(Data Opens)

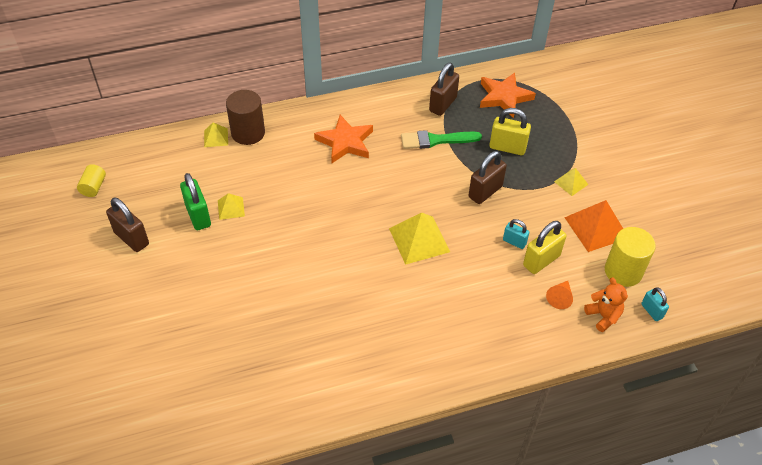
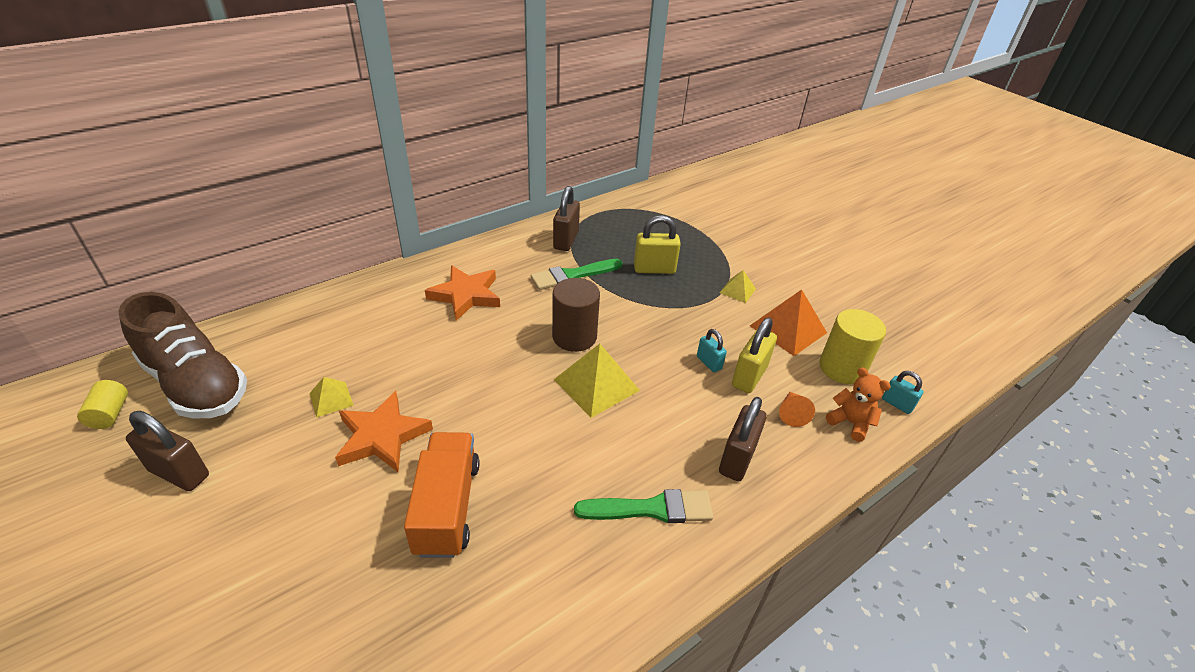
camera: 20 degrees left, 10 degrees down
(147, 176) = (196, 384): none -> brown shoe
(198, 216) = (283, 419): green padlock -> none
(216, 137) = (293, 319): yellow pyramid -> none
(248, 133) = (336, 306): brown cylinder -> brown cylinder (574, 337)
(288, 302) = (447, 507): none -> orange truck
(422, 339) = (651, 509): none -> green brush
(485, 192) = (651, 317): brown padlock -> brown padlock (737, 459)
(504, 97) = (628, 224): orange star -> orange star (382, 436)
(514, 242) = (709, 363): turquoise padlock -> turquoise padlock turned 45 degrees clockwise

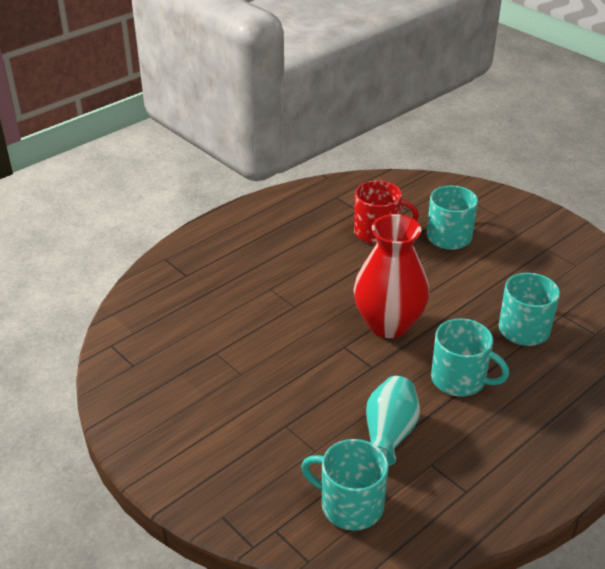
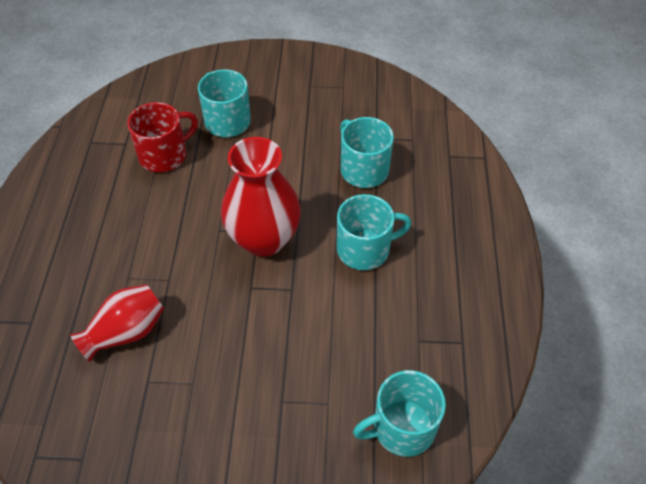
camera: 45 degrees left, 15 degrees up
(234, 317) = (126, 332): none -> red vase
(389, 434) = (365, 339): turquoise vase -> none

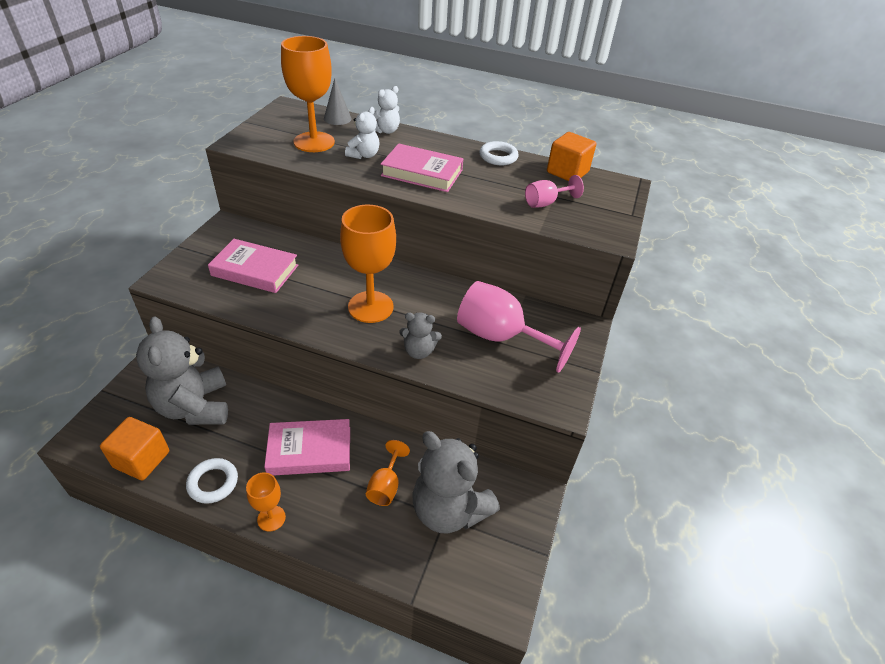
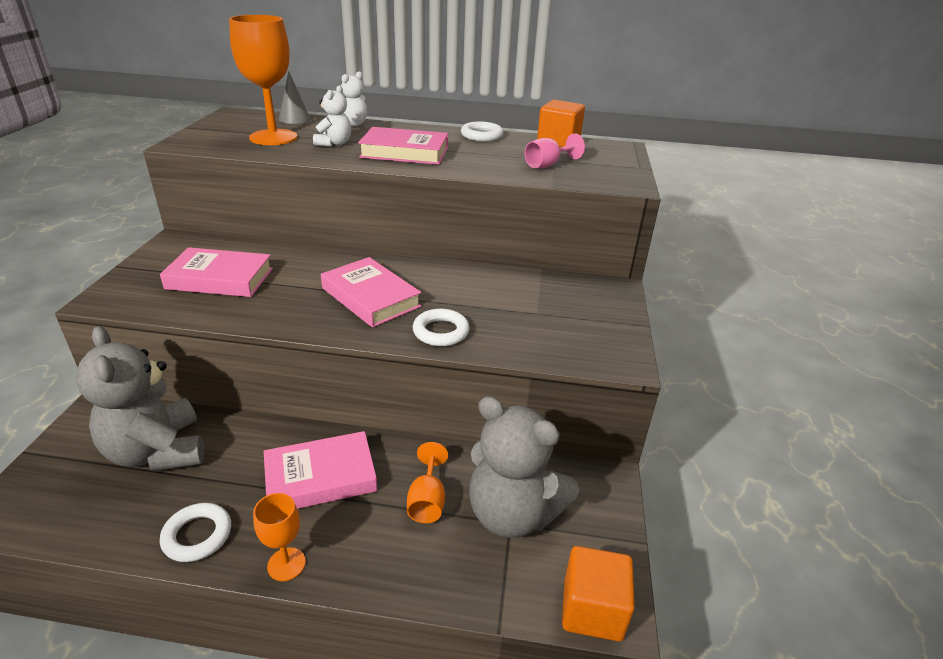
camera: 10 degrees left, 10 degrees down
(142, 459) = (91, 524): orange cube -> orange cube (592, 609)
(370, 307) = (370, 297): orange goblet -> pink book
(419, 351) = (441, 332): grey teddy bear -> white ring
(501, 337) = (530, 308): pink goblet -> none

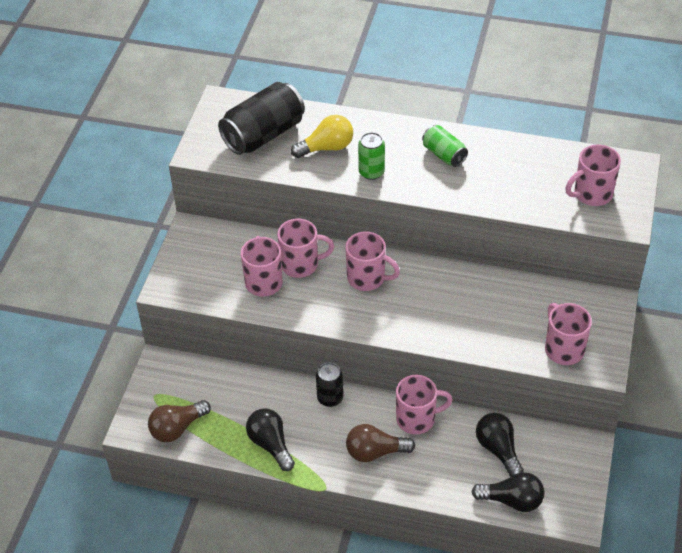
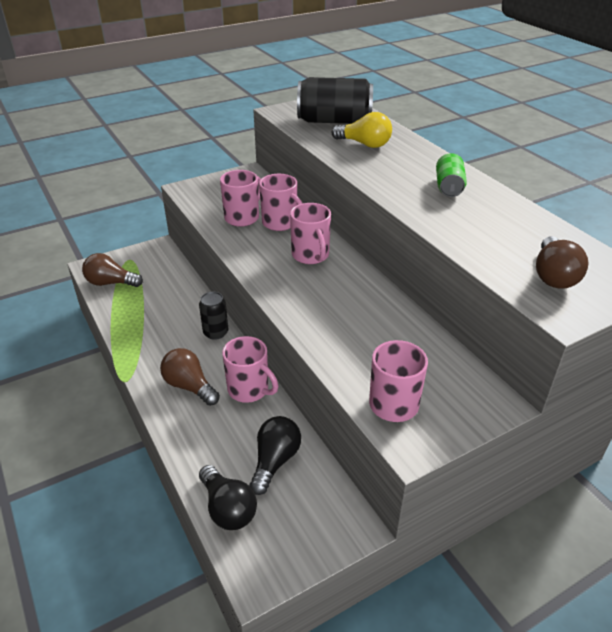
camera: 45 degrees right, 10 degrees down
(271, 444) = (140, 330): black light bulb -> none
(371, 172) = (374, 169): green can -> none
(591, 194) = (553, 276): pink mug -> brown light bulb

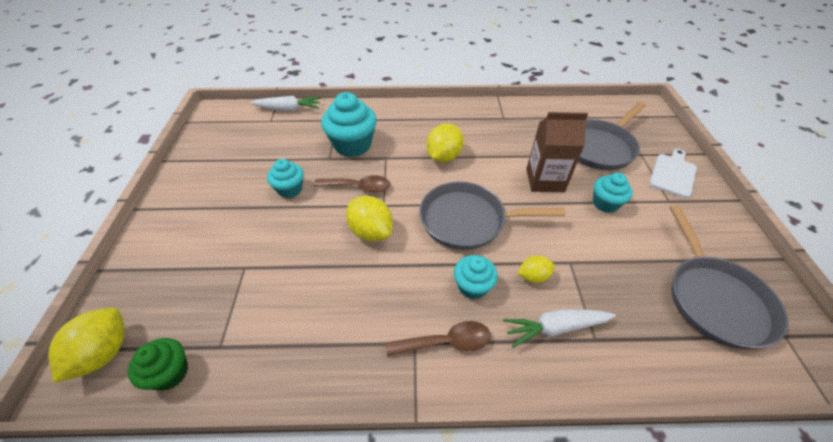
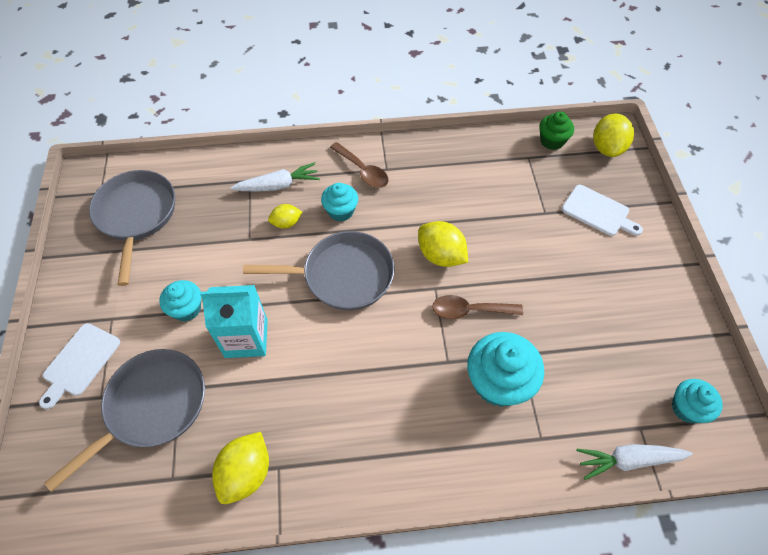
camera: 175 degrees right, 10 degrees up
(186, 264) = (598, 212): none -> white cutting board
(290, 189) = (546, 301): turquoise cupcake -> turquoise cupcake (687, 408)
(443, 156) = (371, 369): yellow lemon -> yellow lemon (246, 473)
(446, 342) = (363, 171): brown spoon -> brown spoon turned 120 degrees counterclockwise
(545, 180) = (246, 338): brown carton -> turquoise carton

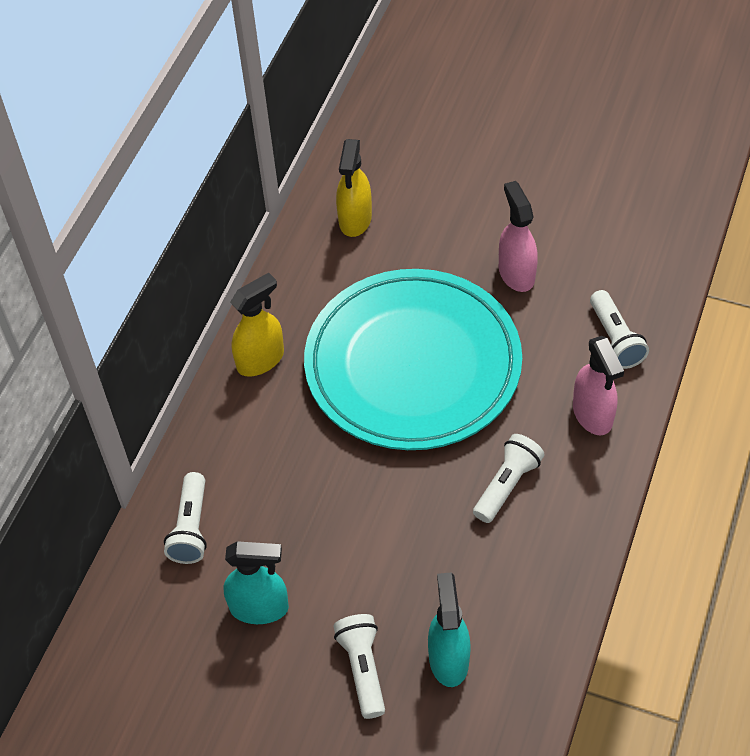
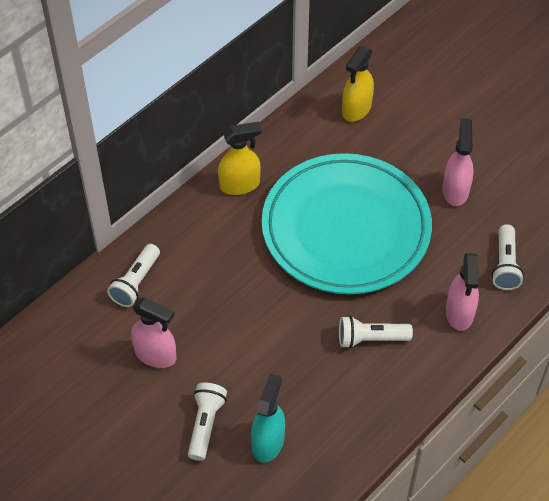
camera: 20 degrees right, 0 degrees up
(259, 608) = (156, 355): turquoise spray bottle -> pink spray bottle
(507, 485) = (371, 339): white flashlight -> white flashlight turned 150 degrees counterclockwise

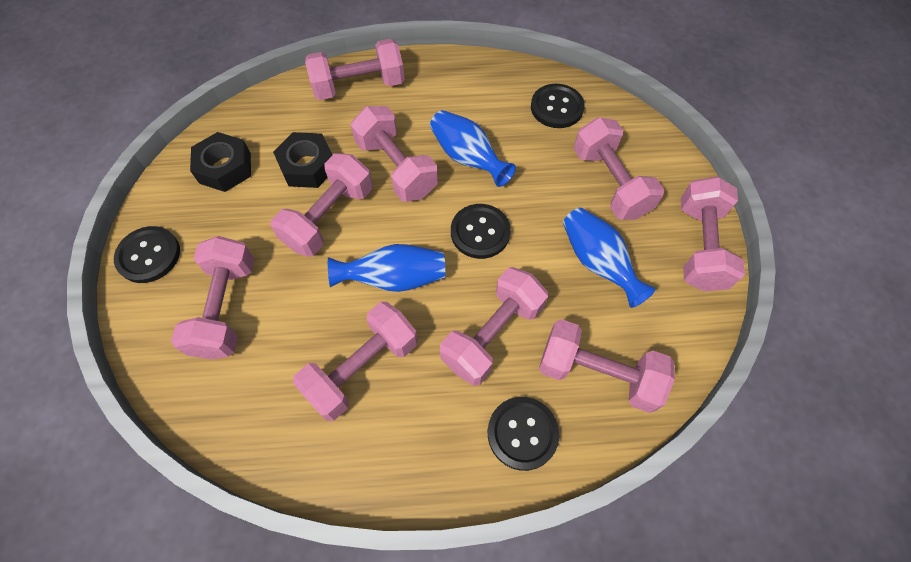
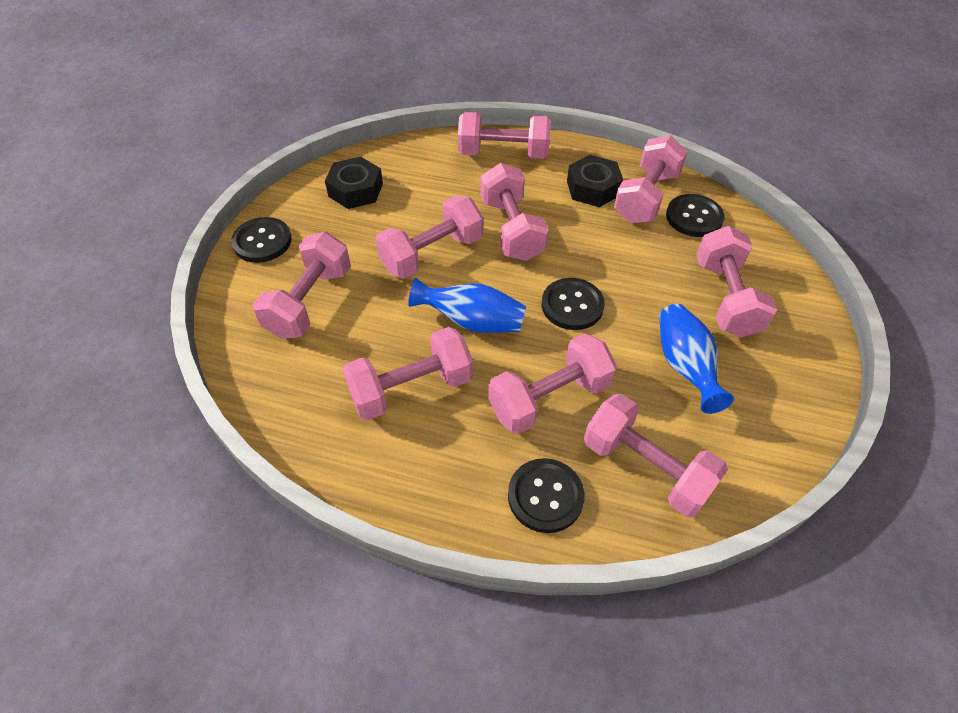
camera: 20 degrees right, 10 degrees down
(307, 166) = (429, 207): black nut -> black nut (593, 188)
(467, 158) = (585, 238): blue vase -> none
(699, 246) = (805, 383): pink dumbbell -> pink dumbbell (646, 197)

(Data Closes)

What to work on ▸
Copy the records exactly. Skip the images.

Written answer ▸
camera: 20 degrees left, 10 degrees down
(147, 176) = (196, 384): none -> brown shoe
(198, 216) = (283, 419): green padlock -> none
(216, 137) = (293, 319): yellow pyramid -> none
(248, 133) = (336, 306): brown cylinder -> brown cylinder (574, 337)
(288, 302) = (447, 507): none -> orange truck
(422, 339) = (651, 509): none -> green brush
(485, 192) = (651, 317): brown padlock -> brown padlock (737, 459)
(504, 97) = (628, 224): orange star -> orange star (382, 436)
(514, 242) = (709, 363): turquoise padlock -> turquoise padlock turned 45 degrees clockwise

camera: 45 degrees left, 15 degrees up
(234, 317) = (126, 332): none -> red vase
(389, 434) = (365, 339): turquoise vase -> none

camera: 10 degrees left, 10 degrees down
(142, 459) = (91, 524): orange cube -> orange cube (592, 609)
(370, 307) = (370, 297): orange goblet -> pink book
(419, 351) = (441, 332): grey teddy bear -> white ring
(501, 337) = (530, 308): pink goblet -> none

camera: 45 degrees right, 10 degrees down
(271, 444) = (140, 330): black light bulb -> none
(371, 172) = (374, 169): green can -> none
(591, 194) = (553, 276): pink mug -> brown light bulb

camera: 175 degrees right, 10 degrees up
(186, 264) = (598, 212): none -> white cutting board
(290, 189) = (546, 301): turquoise cupcake -> turquoise cupcake (687, 408)
(443, 156) = (371, 369): yellow lemon -> yellow lemon (246, 473)
(446, 342) = (363, 171): brown spoon -> brown spoon turned 120 degrees counterclockwise
(545, 180) = (246, 338): brown carton -> turquoise carton

camera: 20 degrees right, 0 degrees up
(259, 608) = (156, 355): turquoise spray bottle -> pink spray bottle
(507, 485) = (371, 339): white flashlight -> white flashlight turned 150 degrees counterclockwise

camera: 20 degrees right, 10 degrees down
(307, 166) = (429, 207): black nut -> black nut (593, 188)
(467, 158) = (585, 238): blue vase -> none
(699, 246) = (805, 383): pink dumbbell -> pink dumbbell (646, 197)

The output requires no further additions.